→ **WHAT THE EXERCISE ASKS**: Please retype the records that appear below, exactly and in full.

→ **Excerpts from a dataset**:
------------------------

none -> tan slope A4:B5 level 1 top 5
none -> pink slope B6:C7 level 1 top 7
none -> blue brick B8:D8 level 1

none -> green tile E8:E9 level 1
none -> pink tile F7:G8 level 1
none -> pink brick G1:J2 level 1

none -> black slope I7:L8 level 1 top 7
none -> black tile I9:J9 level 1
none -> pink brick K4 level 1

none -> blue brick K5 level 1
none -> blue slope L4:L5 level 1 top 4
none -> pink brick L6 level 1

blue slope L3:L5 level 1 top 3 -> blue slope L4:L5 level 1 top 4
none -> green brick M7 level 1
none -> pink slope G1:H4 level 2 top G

------------------------

→ **RESULT**:
none -> tan slope A4:B5 level 1 top 5
none -> pink slope B6:C7 level 1 top 7
none -> blue brick B8:D8 level 1

none -> green tile E8:E9 level 1
none -> pink tile F7:G8 level 1
none -> pink brick G1:J2 level 1

none -> black slope I7:L8 level 1 top 7
none -> black tile I9:J9 level 1
none -> pink brick K4 level 1

none -> blue brick K5 level 1
none -> blue slope L4:L5 level 1 top 4
none -> pink brick L6 level 1

blue slope L3:L5 level 1 top 3 -> blue slope L4:L5 level 1 top 4
none -> green brick M7 level 1
none -> pink slope G1:H4 level 2 top G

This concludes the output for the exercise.